### Material shown
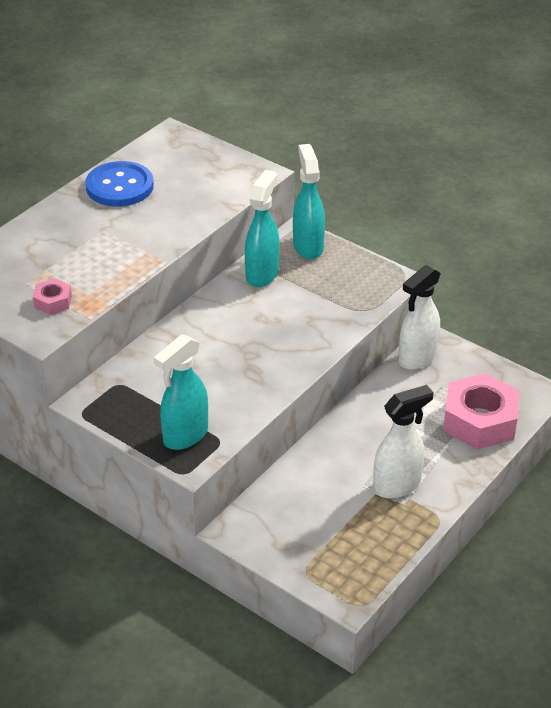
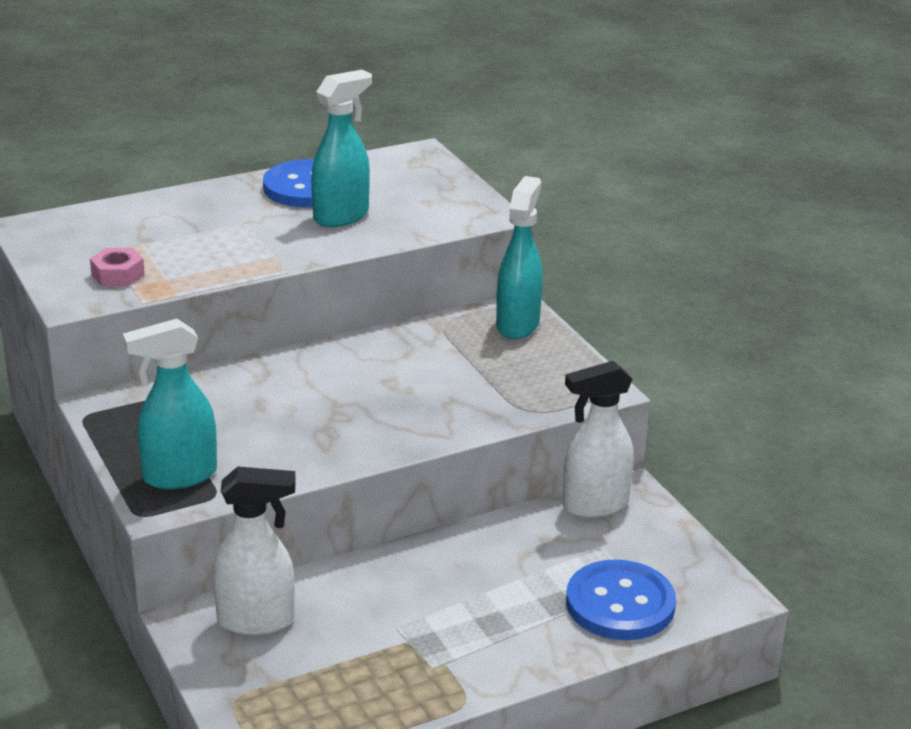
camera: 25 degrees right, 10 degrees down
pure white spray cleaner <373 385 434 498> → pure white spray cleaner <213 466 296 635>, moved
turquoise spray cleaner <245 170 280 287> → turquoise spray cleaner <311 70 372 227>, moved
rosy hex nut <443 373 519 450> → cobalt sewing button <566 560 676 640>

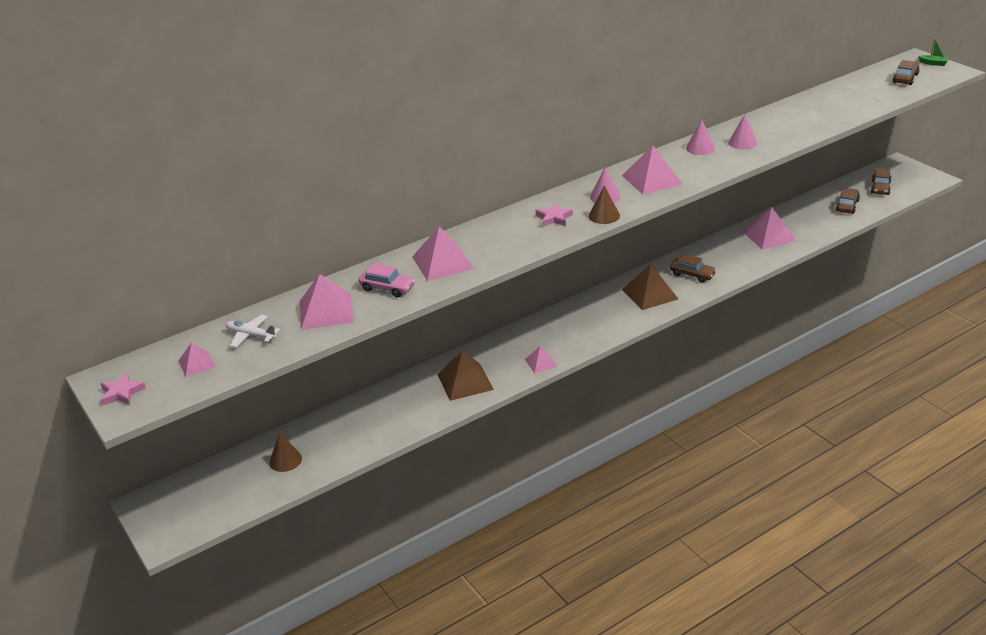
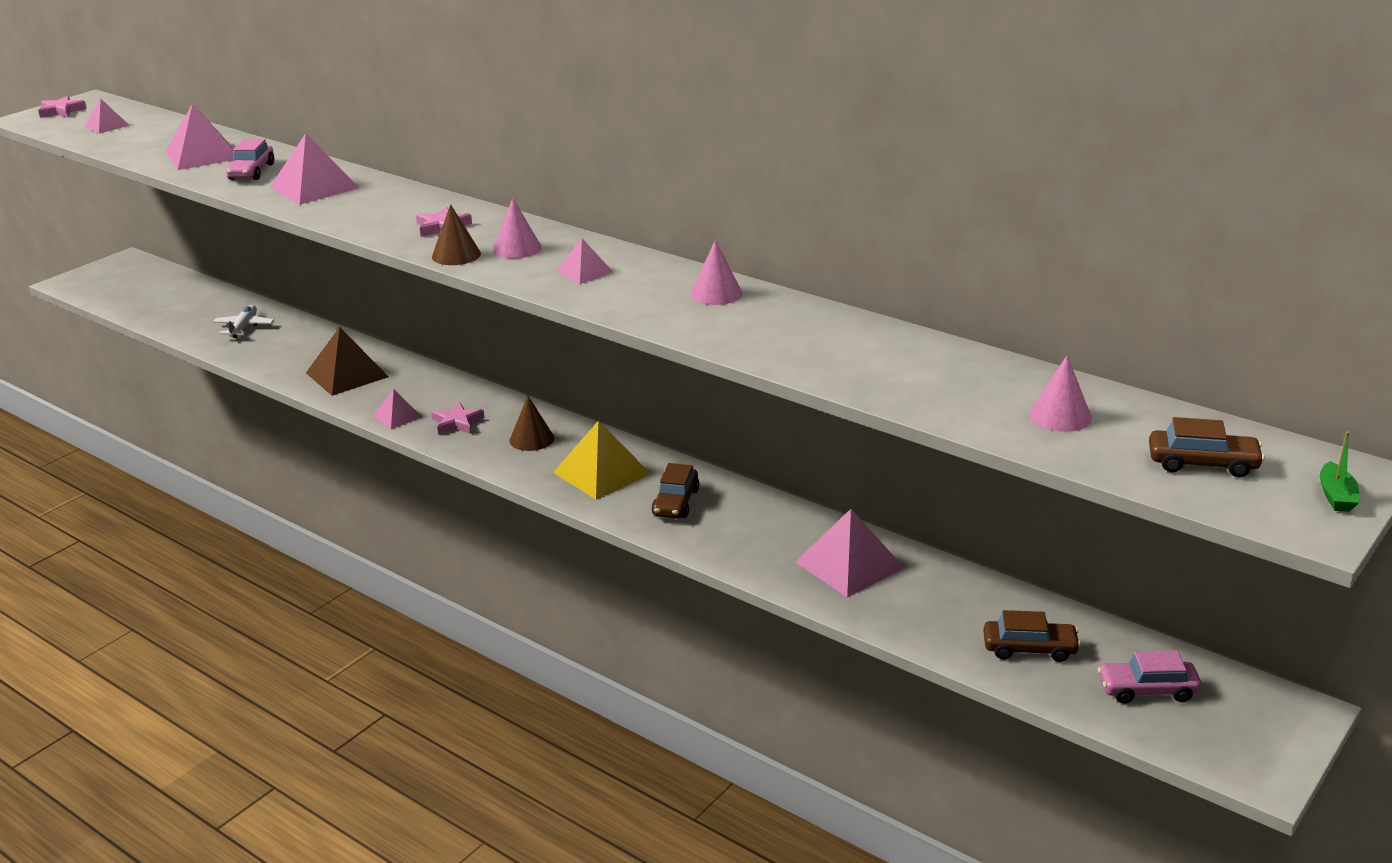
camera: 70 degrees right, 5 degrees down
pure white plane <226 315 280 348> → pure white plane <213 305 274 338>, moved
- → rosy five-pointed star <432 402 485 435>
brown cone shape <269 433 302 472> → brown cone shape <509 396 554 451>, moved
brown pyramid shape <622 264 678 310> → bright yellow pyramid shape <553 421 651 499>
rosy pyramid shape <622 145 683 195> → rosy pyramid shape <555 239 613 284>, x0.56
rosy cone shape <728 115 757 149> → rosy cone shape <1029 356 1092 432>, moved
brown toy car <871 168 891 195> → rosy toy car <1098 650 1201 704>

### About this exercise
Excluding all pictures, output exactly the lines from the line containing "rosy hex nut" through the last line of the entries above.

### Answer to the problem
rosy hex nut <443 373 519 450> → cobalt sewing button <566 560 676 640>

camera: 70 degrees right, 5 degrees down
pure white plane <226 315 280 348> → pure white plane <213 305 274 338>, moved
- → rosy five-pointed star <432 402 485 435>
brown cone shape <269 433 302 472> → brown cone shape <509 396 554 451>, moved
brown pyramid shape <622 264 678 310> → bright yellow pyramid shape <553 421 651 499>
rosy pyramid shape <622 145 683 195> → rosy pyramid shape <555 239 613 284>, x0.56
rosy cone shape <728 115 757 149> → rosy cone shape <1029 356 1092 432>, moved
brown toy car <871 168 891 195> → rosy toy car <1098 650 1201 704>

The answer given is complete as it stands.